◆ **Task input**:
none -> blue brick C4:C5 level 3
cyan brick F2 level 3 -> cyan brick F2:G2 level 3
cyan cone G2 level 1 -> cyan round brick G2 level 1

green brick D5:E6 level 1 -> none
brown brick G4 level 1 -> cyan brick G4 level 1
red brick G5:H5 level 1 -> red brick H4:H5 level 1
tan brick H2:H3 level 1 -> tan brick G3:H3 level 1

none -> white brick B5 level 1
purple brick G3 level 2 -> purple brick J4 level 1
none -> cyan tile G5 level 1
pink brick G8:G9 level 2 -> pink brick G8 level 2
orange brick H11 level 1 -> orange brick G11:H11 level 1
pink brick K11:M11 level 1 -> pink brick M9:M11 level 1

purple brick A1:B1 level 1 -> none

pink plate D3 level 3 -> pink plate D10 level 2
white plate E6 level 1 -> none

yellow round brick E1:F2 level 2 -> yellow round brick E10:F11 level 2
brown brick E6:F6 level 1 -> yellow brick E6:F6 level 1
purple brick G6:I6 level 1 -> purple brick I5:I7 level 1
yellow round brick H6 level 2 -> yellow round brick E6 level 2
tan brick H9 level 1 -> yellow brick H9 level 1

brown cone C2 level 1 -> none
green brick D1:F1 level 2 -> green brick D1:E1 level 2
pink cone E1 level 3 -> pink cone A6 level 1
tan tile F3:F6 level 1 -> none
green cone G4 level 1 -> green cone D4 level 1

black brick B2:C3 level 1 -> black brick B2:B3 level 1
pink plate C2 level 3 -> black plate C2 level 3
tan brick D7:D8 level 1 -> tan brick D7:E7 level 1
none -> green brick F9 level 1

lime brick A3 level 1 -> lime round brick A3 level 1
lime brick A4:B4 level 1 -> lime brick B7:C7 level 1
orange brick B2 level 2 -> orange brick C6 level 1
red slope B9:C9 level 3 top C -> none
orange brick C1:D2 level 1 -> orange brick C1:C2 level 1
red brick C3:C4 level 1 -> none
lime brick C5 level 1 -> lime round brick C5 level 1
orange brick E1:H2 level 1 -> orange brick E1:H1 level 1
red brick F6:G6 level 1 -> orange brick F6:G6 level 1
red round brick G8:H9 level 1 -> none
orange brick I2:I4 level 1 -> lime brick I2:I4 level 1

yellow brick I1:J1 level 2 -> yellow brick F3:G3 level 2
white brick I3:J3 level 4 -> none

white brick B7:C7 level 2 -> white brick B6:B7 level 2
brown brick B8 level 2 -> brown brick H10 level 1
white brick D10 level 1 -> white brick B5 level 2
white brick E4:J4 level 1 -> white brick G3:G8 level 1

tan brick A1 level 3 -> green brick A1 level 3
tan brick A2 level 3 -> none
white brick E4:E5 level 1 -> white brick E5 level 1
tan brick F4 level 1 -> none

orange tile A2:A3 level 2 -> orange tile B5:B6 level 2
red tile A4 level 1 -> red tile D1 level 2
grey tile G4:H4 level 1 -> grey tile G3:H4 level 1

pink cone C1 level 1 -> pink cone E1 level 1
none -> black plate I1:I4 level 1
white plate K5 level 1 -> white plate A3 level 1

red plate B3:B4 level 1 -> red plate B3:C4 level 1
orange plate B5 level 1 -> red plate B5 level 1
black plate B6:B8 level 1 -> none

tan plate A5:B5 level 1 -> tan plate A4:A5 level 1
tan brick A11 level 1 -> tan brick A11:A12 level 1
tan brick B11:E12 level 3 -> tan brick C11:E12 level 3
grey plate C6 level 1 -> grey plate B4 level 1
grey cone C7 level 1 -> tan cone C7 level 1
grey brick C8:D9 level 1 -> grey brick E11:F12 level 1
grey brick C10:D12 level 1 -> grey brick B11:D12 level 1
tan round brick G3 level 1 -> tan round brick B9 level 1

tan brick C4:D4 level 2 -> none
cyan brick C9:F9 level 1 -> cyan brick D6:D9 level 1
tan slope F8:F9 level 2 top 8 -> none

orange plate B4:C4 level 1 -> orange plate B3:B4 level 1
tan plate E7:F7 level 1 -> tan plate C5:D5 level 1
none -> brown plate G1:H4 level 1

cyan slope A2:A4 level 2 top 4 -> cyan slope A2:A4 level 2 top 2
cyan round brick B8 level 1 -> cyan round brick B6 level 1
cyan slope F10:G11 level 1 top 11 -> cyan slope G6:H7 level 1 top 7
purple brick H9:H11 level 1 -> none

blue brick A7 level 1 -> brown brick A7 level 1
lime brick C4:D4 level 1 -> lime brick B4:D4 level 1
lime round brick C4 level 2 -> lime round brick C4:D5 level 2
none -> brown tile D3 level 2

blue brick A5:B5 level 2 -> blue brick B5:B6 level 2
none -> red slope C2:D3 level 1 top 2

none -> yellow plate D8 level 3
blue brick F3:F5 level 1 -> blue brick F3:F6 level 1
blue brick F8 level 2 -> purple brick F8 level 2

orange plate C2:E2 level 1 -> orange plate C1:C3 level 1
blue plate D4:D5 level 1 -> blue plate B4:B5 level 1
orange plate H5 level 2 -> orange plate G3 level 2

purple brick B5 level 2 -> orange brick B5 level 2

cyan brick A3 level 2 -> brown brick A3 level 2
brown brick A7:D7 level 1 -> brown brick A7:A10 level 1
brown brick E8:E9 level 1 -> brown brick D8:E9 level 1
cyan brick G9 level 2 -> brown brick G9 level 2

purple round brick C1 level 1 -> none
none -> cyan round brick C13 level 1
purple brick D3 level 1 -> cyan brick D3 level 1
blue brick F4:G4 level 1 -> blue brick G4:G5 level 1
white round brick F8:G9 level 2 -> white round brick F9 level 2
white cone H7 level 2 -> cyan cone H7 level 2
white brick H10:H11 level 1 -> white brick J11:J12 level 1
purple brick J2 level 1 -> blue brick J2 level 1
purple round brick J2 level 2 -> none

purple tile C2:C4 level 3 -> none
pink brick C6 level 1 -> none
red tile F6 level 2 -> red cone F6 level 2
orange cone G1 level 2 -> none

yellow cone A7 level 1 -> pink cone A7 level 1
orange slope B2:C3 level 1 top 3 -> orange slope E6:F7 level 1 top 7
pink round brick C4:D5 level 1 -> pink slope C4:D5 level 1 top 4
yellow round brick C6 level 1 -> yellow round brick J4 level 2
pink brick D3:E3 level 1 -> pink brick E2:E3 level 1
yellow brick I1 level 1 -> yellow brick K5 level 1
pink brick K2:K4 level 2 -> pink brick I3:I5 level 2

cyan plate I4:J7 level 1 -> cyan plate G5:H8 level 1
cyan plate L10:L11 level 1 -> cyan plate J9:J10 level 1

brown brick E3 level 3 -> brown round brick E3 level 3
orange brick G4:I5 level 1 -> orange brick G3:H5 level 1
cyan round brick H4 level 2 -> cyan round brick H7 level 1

◆ **Description of the task**: Copy each line of the listing that holds the word "black".

◆ **Task output**:
black brick B2:C3 level 1 -> black brick B2:B3 level 1
pink plate C2 level 3 -> black plate C2 level 3
none -> black plate I1:I4 level 1
black plate B6:B8 level 1 -> none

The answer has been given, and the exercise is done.